---- INFORMATION PROVIDED

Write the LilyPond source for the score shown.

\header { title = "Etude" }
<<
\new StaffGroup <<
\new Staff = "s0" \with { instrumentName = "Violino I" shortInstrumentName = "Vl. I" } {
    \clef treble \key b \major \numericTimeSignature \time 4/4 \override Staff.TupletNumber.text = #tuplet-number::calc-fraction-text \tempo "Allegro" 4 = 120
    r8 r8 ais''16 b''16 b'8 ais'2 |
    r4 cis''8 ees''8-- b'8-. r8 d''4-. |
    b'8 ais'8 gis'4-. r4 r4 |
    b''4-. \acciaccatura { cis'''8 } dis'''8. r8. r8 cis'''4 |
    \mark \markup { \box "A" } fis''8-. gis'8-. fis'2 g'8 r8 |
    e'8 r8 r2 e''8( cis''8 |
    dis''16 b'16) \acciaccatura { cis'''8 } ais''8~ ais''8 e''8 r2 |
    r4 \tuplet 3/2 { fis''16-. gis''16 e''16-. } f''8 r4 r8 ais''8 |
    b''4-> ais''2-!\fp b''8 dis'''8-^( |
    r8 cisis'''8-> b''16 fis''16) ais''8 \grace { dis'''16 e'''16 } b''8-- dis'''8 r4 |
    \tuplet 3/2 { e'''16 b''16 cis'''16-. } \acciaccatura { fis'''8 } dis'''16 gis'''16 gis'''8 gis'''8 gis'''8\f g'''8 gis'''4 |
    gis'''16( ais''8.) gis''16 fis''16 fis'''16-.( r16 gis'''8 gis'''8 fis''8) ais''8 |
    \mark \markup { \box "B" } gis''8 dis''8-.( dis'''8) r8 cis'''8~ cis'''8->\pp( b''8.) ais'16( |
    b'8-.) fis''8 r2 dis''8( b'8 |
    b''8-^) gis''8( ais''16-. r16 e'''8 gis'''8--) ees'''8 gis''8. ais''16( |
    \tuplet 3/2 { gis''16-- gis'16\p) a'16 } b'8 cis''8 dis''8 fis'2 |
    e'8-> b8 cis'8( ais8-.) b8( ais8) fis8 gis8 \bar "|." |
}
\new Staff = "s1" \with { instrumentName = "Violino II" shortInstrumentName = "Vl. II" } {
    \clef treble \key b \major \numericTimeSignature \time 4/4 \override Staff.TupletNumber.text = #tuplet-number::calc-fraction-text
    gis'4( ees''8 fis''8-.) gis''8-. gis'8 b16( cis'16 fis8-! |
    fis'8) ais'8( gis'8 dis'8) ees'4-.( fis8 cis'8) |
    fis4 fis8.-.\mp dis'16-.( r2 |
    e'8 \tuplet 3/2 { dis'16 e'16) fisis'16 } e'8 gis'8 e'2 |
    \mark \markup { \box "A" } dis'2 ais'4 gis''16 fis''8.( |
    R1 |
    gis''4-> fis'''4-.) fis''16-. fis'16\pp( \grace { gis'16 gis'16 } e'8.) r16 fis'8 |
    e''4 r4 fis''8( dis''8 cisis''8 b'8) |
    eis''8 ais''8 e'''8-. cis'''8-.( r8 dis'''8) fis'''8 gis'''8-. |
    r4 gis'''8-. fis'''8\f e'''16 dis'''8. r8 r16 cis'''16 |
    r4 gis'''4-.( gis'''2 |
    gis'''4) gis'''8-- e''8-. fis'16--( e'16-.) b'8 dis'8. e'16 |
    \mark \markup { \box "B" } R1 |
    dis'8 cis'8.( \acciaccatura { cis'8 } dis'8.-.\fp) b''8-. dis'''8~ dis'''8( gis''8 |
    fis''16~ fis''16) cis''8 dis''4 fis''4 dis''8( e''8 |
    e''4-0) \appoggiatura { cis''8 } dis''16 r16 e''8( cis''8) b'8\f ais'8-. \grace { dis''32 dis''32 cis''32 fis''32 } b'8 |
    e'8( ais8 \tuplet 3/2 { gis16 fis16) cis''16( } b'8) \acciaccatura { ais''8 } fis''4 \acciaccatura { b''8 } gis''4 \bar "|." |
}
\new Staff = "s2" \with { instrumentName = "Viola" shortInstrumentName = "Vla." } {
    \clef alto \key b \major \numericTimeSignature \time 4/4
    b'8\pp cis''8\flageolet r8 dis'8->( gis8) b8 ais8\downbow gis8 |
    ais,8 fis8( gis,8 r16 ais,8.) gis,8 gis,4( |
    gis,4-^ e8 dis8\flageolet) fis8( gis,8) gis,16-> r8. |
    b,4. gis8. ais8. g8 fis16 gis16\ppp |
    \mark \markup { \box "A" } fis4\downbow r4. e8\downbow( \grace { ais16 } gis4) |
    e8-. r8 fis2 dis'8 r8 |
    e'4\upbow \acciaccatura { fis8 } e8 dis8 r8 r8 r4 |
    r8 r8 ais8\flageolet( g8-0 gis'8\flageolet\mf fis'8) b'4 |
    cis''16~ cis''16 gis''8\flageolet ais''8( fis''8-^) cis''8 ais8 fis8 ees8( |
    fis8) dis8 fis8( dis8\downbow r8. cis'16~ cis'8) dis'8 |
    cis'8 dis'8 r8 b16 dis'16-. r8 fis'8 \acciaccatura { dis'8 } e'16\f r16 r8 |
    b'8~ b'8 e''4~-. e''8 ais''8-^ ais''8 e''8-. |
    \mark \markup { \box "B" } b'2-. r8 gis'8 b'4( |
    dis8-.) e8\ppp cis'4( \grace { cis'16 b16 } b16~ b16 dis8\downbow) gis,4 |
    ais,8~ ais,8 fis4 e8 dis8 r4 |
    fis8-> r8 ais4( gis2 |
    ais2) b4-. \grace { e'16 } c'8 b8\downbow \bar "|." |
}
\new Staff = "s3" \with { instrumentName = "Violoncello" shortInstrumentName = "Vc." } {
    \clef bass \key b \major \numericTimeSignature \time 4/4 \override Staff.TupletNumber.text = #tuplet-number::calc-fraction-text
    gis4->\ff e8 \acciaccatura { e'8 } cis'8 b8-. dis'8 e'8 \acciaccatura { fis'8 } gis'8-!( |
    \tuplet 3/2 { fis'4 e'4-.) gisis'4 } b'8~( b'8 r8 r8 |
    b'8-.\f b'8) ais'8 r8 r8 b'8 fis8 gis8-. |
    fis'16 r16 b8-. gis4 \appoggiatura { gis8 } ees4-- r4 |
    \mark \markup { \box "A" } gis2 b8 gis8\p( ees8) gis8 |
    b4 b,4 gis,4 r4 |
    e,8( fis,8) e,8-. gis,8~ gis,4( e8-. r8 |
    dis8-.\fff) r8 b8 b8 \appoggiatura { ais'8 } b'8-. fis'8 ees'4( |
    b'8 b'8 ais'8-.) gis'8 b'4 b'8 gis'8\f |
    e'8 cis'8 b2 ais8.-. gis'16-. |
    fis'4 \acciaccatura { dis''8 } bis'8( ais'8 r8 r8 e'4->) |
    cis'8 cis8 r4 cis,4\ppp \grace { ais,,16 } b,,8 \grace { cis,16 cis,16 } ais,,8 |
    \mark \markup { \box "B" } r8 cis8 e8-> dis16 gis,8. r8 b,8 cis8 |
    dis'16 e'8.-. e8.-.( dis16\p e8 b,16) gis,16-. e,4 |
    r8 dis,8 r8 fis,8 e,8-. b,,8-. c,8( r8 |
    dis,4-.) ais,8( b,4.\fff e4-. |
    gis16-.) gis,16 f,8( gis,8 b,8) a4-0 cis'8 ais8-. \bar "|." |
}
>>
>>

--------

Collect each line above that contains the string "fraction", and copy every one of those lines in full.

[RESPONSE]
    \clef treble \key b \major \numericTimeSignature \time 4/4 \override Staff.TupletNumber.text = #tuplet-number::calc-fraction-text \tempo "Allegro" 4 = 120
    \clef treble \key b \major \numericTimeSignature \time 4/4 \override Staff.TupletNumber.text = #tuplet-number::calc-fraction-text
    \clef bass \key b \major \numericTimeSignature \time 4/4 \override Staff.TupletNumber.text = #tuplet-number::calc-fraction-text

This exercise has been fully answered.